### Work instruction
When you reach the line with "T1: NPN TIP120" in the data below, begin printing lines exactly, and stop once the line with "T5: NMOS 2N7002" has been printed.

(Input data begins)

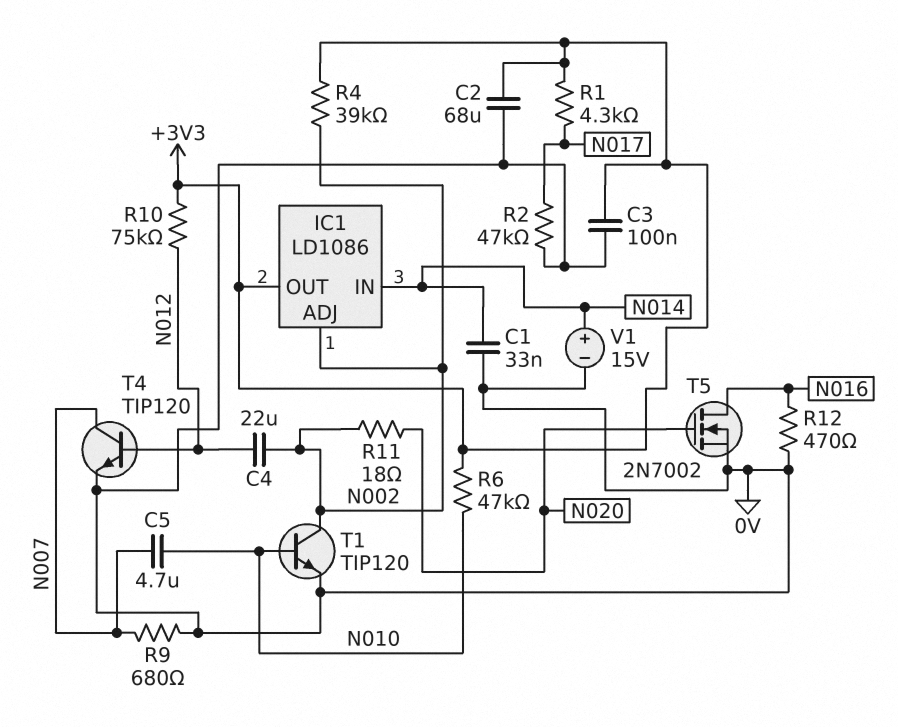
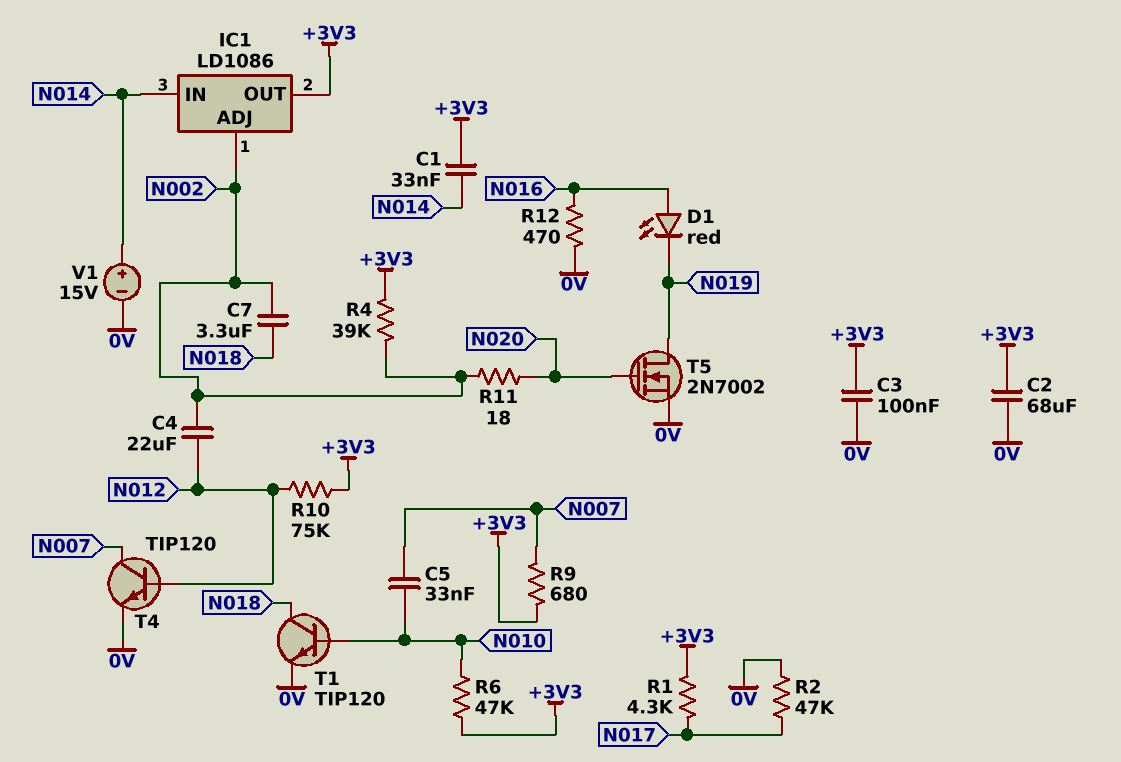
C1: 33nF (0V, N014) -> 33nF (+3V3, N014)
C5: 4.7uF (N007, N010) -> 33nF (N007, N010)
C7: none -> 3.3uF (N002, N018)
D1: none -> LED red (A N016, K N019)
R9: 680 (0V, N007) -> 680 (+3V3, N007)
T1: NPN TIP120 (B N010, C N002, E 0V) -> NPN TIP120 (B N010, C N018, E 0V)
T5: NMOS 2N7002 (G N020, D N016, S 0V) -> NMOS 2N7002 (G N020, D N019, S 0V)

(Input data ends)
(Input data begins)

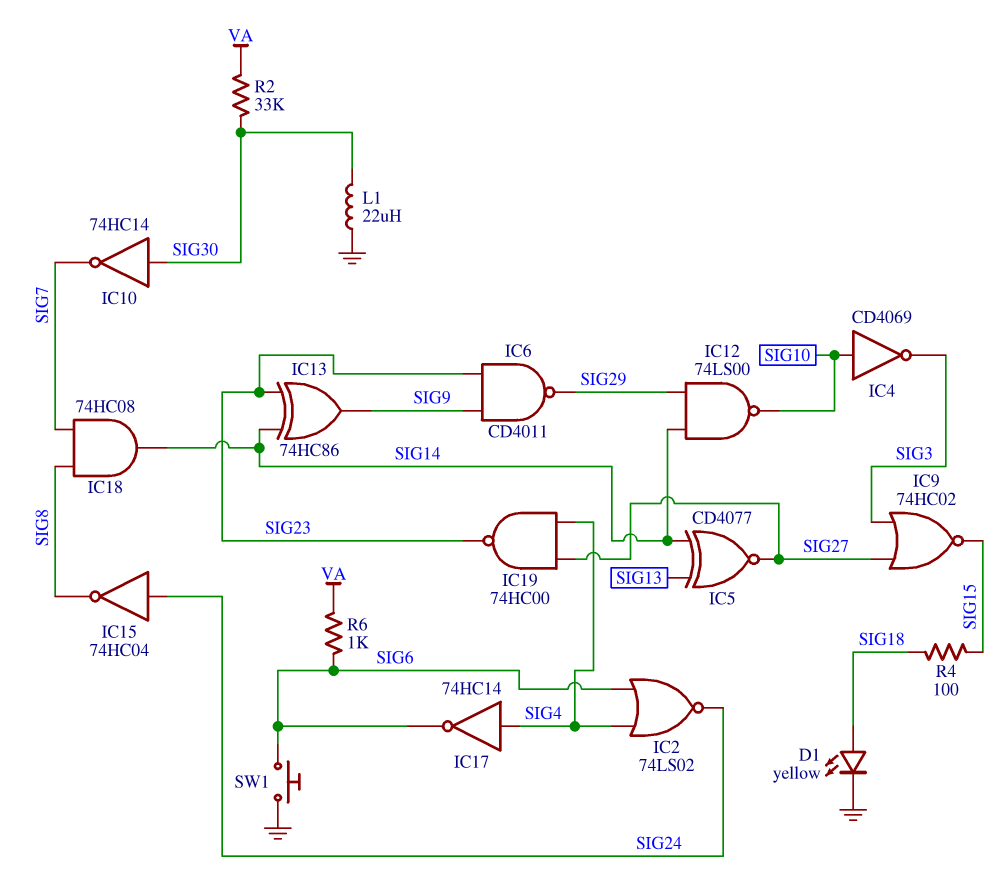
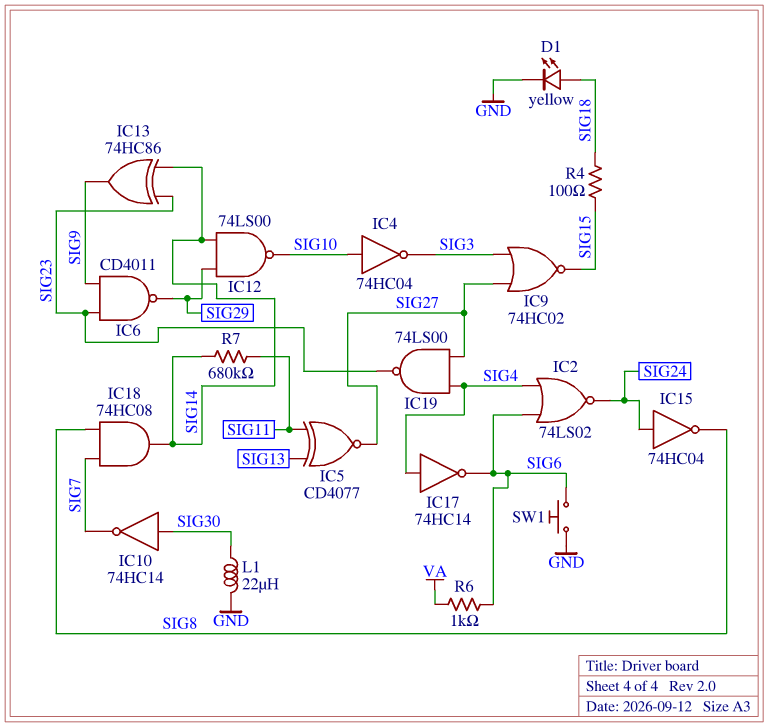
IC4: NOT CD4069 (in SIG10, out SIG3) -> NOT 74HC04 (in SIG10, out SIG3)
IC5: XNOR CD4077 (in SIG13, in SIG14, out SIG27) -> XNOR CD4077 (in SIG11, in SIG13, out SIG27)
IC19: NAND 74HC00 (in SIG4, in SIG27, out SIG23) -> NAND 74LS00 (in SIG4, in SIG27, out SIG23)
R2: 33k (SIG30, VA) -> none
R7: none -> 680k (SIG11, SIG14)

(Input data ends)

### Answer section
T1: NPN TIP120 (B N010, C N002, E 0V) -> NPN TIP120 (B N010, C N018, E 0V)
T5: NMOS 2N7002 (G N020, D N016, S 0V) -> NMOS 2N7002 (G N020, D N019, S 0V)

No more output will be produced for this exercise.